* [Try it] Copy the listing exactly. Omit nothing.

* [Material for this task]
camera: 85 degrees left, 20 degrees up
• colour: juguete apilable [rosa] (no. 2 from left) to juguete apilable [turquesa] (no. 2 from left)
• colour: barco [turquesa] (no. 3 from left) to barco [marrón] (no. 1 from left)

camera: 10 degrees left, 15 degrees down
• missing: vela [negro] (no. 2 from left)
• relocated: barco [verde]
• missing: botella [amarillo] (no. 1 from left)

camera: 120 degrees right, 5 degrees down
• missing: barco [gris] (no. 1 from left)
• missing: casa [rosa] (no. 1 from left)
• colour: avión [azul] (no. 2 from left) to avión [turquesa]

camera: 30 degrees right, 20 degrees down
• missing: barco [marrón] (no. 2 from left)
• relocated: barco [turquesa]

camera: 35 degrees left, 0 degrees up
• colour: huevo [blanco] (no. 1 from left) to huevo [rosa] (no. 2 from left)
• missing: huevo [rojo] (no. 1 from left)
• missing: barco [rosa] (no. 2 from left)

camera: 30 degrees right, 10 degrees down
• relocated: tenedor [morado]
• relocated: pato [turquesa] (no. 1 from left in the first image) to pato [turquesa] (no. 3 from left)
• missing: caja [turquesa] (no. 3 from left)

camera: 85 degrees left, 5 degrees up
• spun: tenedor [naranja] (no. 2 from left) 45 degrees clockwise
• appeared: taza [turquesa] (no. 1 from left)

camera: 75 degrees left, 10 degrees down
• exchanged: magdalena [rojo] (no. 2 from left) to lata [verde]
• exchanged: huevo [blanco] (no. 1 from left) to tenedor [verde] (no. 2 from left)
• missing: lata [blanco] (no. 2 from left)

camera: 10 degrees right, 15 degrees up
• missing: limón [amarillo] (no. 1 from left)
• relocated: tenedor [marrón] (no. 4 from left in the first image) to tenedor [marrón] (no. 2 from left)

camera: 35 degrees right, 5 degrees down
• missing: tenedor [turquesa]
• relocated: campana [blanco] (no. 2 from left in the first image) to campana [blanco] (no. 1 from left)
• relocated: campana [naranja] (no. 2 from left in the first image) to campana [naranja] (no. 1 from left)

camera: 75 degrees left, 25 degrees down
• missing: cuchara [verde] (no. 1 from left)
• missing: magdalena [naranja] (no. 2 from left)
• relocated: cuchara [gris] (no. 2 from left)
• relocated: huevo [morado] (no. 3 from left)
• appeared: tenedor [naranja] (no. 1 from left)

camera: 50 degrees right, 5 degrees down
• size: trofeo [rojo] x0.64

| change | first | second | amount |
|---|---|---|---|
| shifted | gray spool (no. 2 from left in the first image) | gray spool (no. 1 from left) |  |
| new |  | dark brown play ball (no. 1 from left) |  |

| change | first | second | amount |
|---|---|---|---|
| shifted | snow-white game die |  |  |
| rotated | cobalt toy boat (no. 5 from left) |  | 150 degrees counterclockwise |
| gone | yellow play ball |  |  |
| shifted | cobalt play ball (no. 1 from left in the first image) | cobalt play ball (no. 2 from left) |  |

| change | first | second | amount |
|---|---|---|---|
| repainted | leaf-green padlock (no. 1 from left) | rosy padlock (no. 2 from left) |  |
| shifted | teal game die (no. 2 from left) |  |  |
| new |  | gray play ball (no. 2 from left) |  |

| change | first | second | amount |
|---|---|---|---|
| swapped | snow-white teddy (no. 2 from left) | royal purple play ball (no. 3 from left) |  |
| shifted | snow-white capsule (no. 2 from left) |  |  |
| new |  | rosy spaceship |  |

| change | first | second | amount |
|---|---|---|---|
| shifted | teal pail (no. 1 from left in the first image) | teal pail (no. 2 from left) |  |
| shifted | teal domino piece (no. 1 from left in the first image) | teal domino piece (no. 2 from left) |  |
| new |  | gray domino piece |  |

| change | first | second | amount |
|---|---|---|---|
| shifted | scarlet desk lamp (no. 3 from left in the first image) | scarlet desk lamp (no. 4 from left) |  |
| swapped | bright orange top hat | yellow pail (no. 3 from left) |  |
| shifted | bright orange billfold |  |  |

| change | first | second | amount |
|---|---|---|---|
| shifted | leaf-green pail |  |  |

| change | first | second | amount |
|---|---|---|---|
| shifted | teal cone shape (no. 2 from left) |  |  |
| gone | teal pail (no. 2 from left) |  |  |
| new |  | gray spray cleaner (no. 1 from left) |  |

* [Task result]
camera: 85 degrees left, 20 degrees up
• colour: juguete apilable [rosa] (no. 2 from left) to juguete apilable [turquesa] (no. 2 from left)
• colour: barco [turquesa] (no. 3 from left) to barco [marrón] (no. 1 from left)

camera: 10 degrees left, 15 degrees down
• missing: vela [negro] (no. 2 from left)
• relocated: barco [verde]
• missing: botella [amarillo] (no. 1 from left)

camera: 120 degrees right, 5 degrees down
• missing: barco [gris] (no. 1 from left)
• missing: casa [rosa] (no. 1 from left)
• colour: avión [azul] (no. 2 from left) to avión [turquesa]

camera: 30 degrees right, 20 degrees down
• missing: barco [marrón] (no. 2 from left)
• relocated: barco [turquesa]

camera: 35 degrees left, 0 degrees up
• colour: huevo [blanco] (no. 1 from left) to huevo [rosa] (no. 2 from left)
• missing: huevo [rojo] (no. 1 from left)
• missing: barco [rosa] (no. 2 from left)

camera: 30 degrees right, 10 degrees down
• relocated: tenedor [morado]
• relocated: pato [turquesa] (no. 1 from left in the first image) to pato [turquesa] (no. 3 from left)
• missing: caja [turquesa] (no. 3 from left)

camera: 85 degrees left, 5 degrees up
• spun: tenedor [naranja] (no. 2 from left) 45 degrees clockwise
• appeared: taza [turquesa] (no. 1 from left)

camera: 75 degrees left, 10 degrees down
• exchanged: magdalena [rojo] (no. 2 from left) to lata [verde]
• exchanged: huevo [blanco] (no. 1 from left) to tenedor [verde] (no. 2 from left)
• missing: lata [blanco] (no. 2 from left)

camera: 10 degrees right, 15 degrees up
• missing: limón [amarillo] (no. 1 from left)
• relocated: tenedor [marrón] (no. 4 from left in the first image) to tenedor [marrón] (no. 2 from left)

camera: 35 degrees right, 5 degrees down
• missing: tenedor [turquesa]
• relocated: campana [blanco] (no. 2 from left in the first image) to campana [blanco] (no. 1 from left)
• relocated: campana [naranja] (no. 2 from left in the first image) to campana [naranja] (no. 1 from left)

camera: 75 degrees left, 25 degrees down
• missing: cuchara [verde] (no. 1 from left)
• missing: magdalena [naranja] (no. 2 from left)
• relocated: cuchara [gris] (no. 2 from left)
• relocated: huevo [morado] (no. 3 from left)
• appeared: tenedor [naranja] (no. 1 from left)

camera: 50 degrees right, 5 degrees down
• size: trofeo [rojo] x0.64

| change | first | second | amount |
|---|---|---|---|
| shifted | gray spool (no. 2 from left in the first image) | gray spool (no. 1 from left) |  |
| new |  | dark brown play ball (no. 1 from left) |  |

| change | first | second | amount |
|---|---|---|---|
| shifted | snow-white game die |  |  |
| rotated | cobalt toy boat (no. 5 from left) |  | 150 degrees counterclockwise |
| gone | yellow play ball |  |  |
| shifted | cobalt play ball (no. 1 from left in the first image) | cobalt play ball (no. 2 from left) |  |

| change | first | second | amount |
|---|---|---|---|
| repainted | leaf-green padlock (no. 1 from left) | rosy padlock (no. 2 from left) |  |
| shifted | teal game die (no. 2 from left) |  |  |
| new |  | gray play ball (no. 2 from left) |  |

| change | first | second | amount |
|---|---|---|---|
| swapped | snow-white teddy (no. 2 from left) | royal purple play ball (no. 3 from left) |  |
| shifted | snow-white capsule (no. 2 from left) |  |  |
| new |  | rosy spaceship |  |

| change | first | second | amount |
|---|---|---|---|
| shifted | teal pail (no. 1 from left in the first image) | teal pail (no. 2 from left) |  |
| shifted | teal domino piece (no. 1 from left in the first image) | teal domino piece (no. 2 from left) |  |
| new |  | gray domino piece |  |

| change | first | second | amount |
|---|---|---|---|
| shifted | scarlet desk lamp (no. 3 from left in the first image) | scarlet desk lamp (no. 4 from left) |  |
| swapped | bright orange top hat | yellow pail (no. 3 from left) |  |
| shifted | bright orange billfold |  |  |

| change | first | second | amount |
|---|---|---|---|
| shifted | leaf-green pail |  |  |

| change | first | second | amount |
|---|---|---|---|
| shifted | teal cone shape (no. 2 from left) |  |  |
| gone | teal pail (no. 2 from left) |  |  |
| new |  | gray spray cleaner (no. 1 from left) |  |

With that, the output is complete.